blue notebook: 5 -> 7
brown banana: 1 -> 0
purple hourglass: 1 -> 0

==

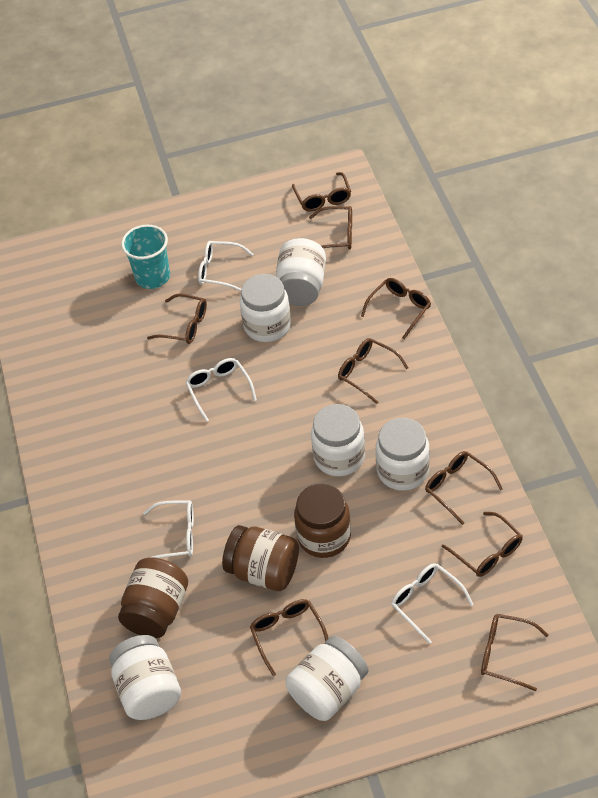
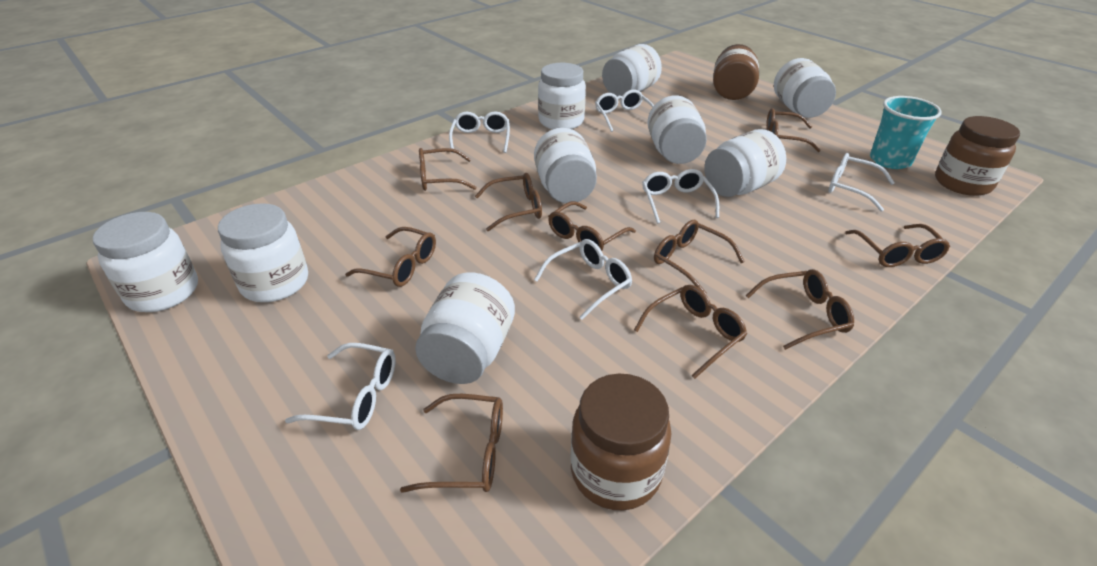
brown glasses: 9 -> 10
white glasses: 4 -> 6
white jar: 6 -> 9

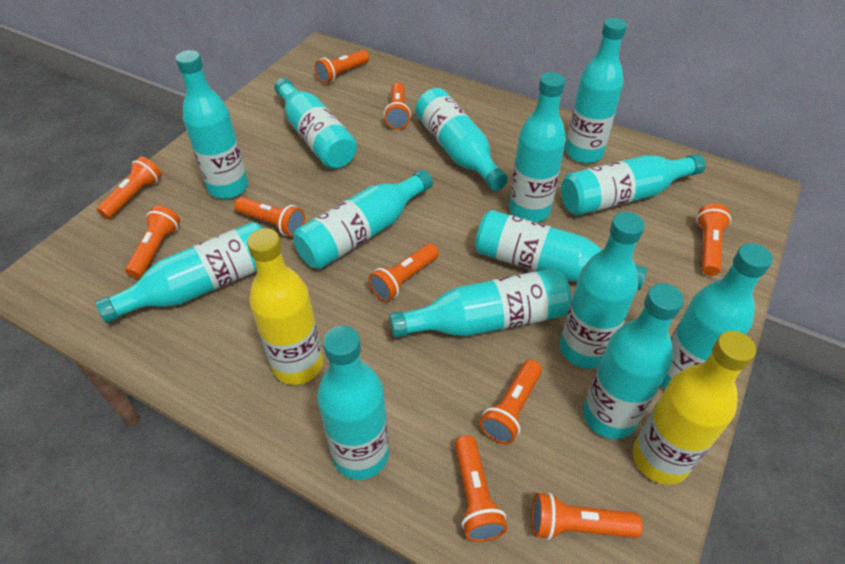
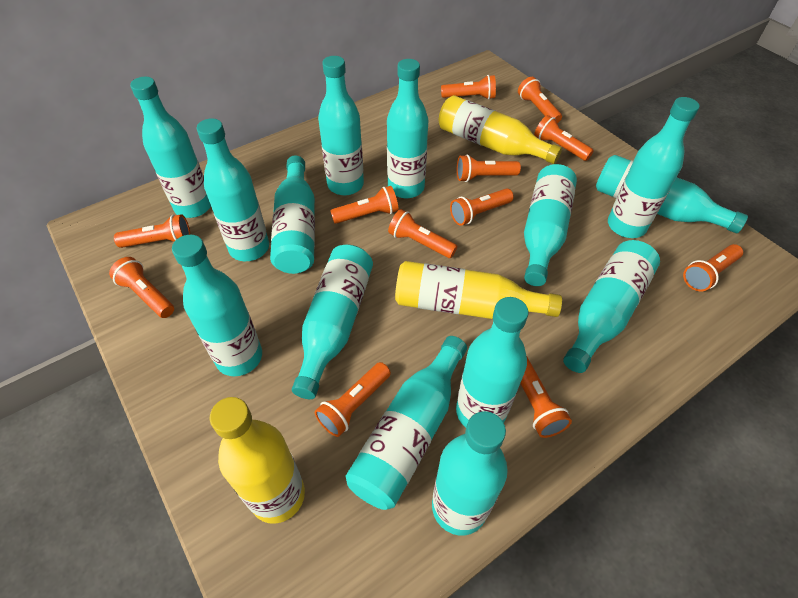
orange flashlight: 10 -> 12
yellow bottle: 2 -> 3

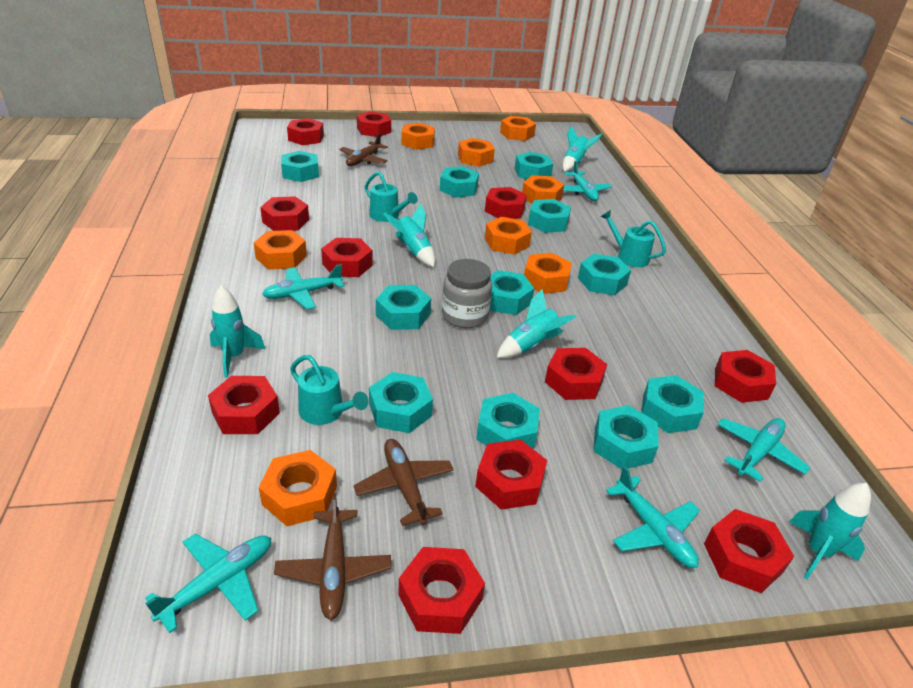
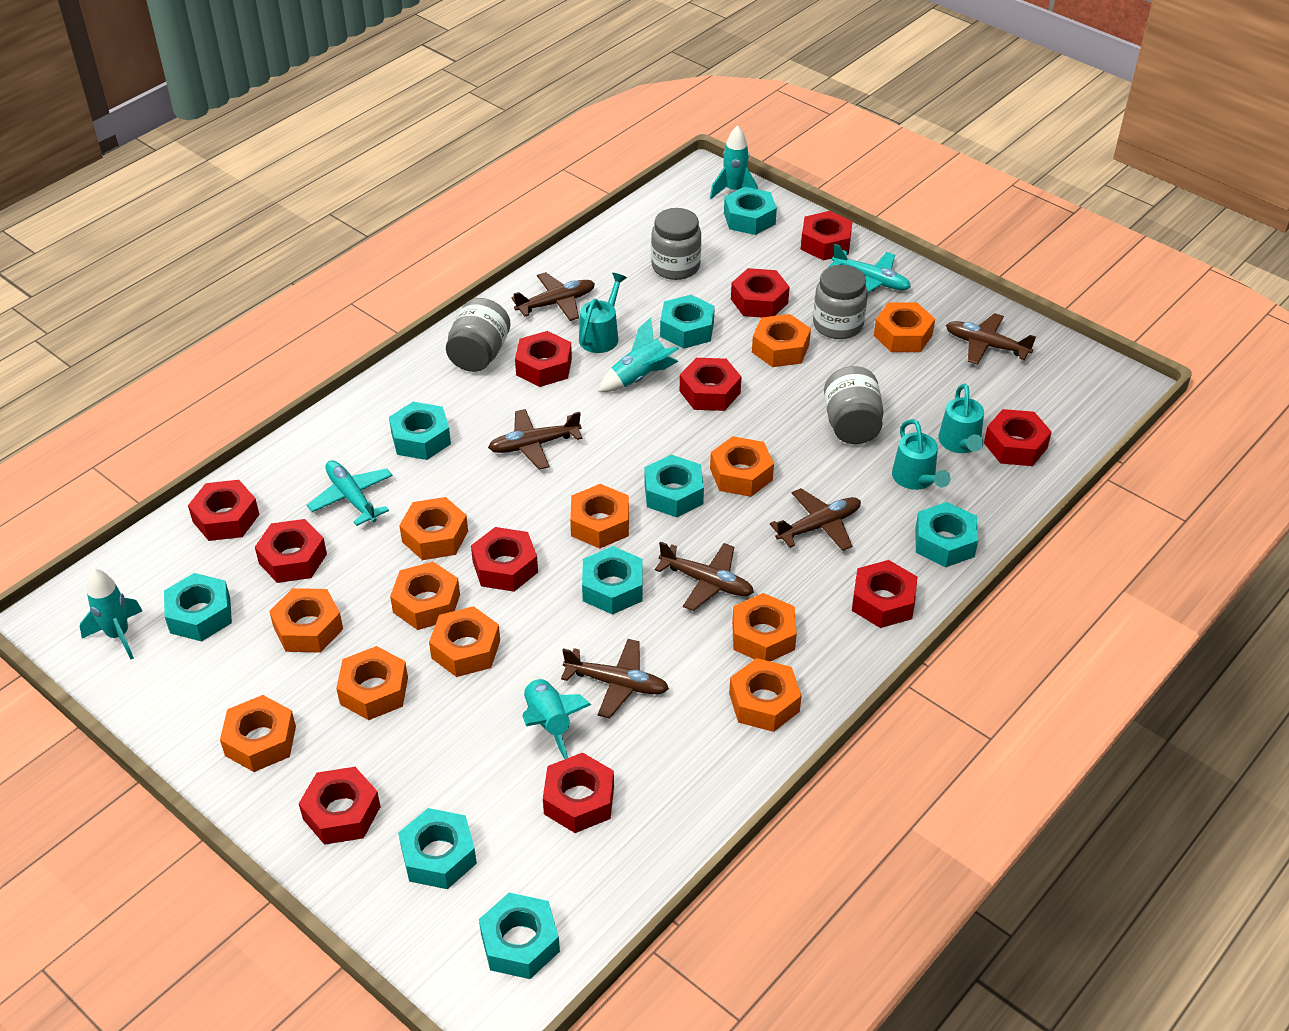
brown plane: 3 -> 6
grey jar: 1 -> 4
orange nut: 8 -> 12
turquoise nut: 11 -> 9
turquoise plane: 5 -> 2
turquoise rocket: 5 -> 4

--

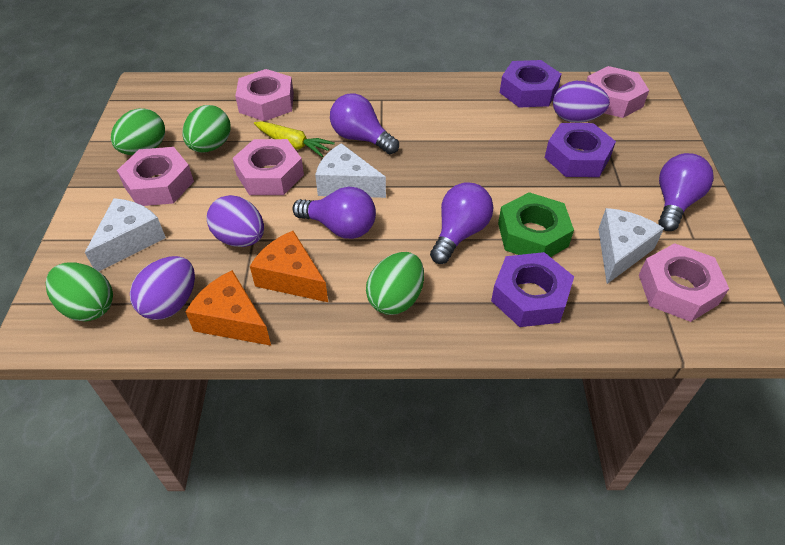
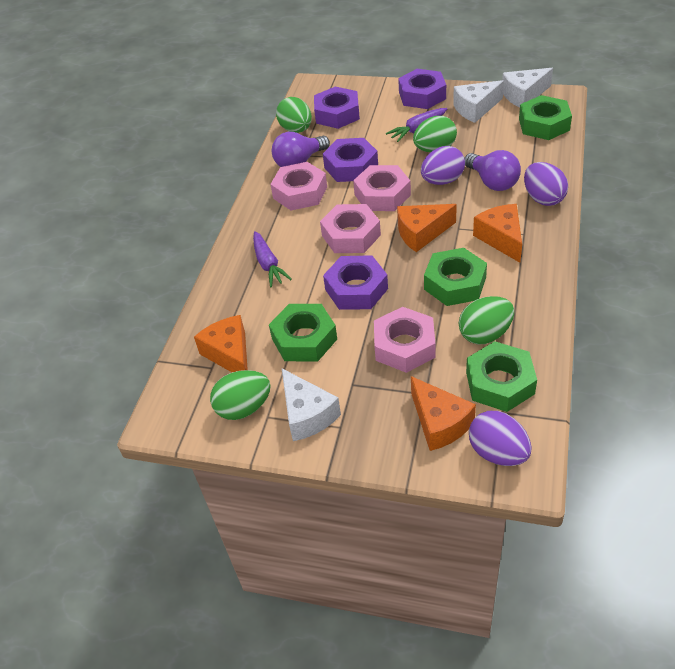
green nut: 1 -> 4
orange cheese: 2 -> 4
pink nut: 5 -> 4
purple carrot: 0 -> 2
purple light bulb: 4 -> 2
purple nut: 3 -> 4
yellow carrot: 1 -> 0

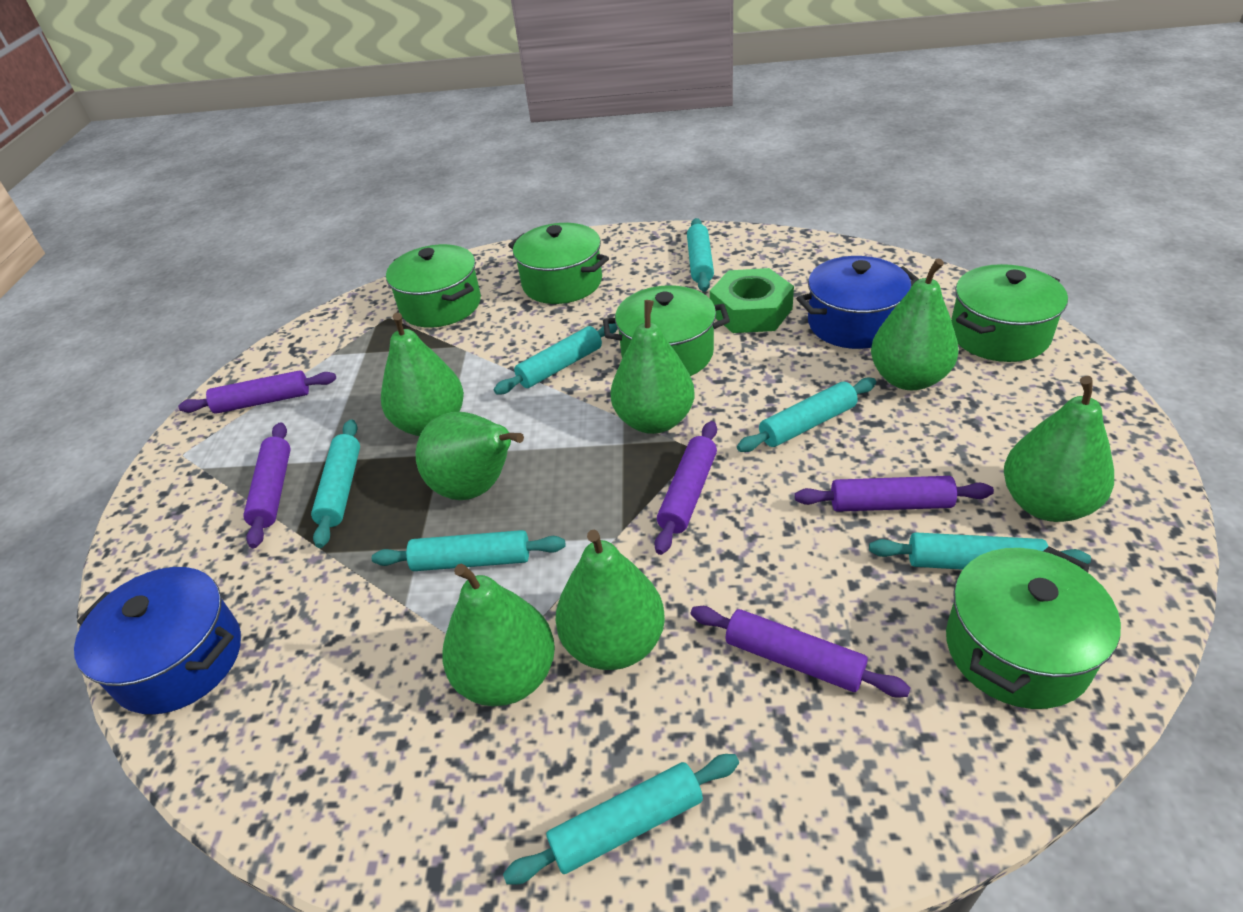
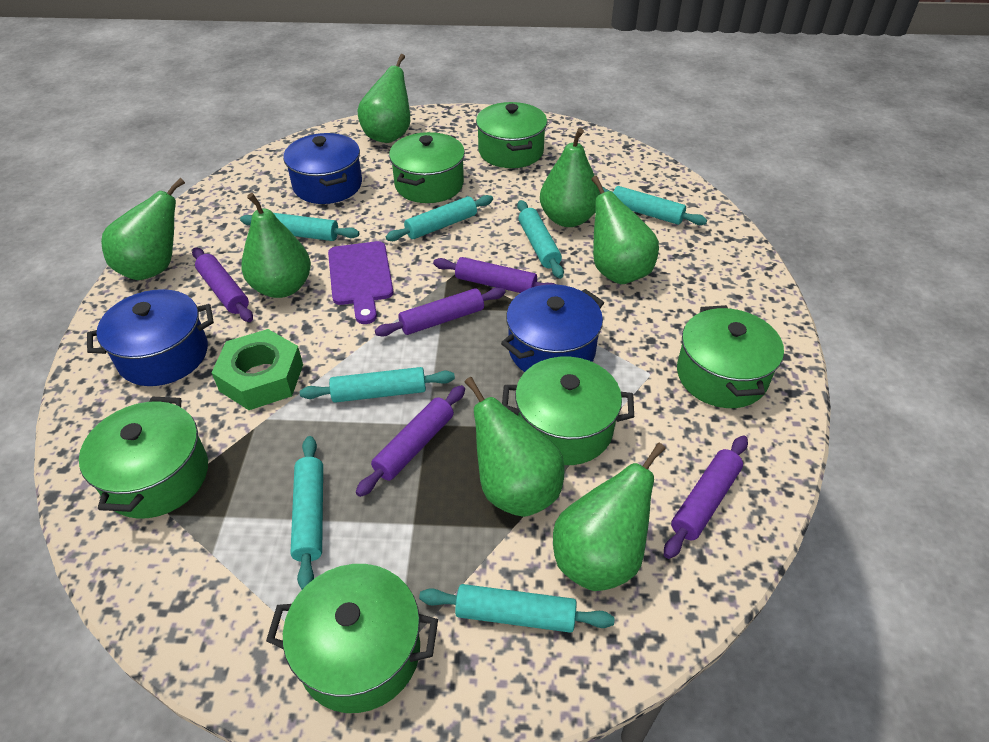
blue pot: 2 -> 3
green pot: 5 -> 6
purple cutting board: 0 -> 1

WHAT IS EXPECTED:
From the line holding "purple nut: 3 -> 4" to the line holding "purple cutting board: 0 -> 1", both included, retype the entries above exactly and drop the pictures.

RESPONSE TO THE EXERCISE:
purple nut: 3 -> 4
yellow carrot: 1 -> 0

blue pot: 2 -> 3
green pot: 5 -> 6
purple cutting board: 0 -> 1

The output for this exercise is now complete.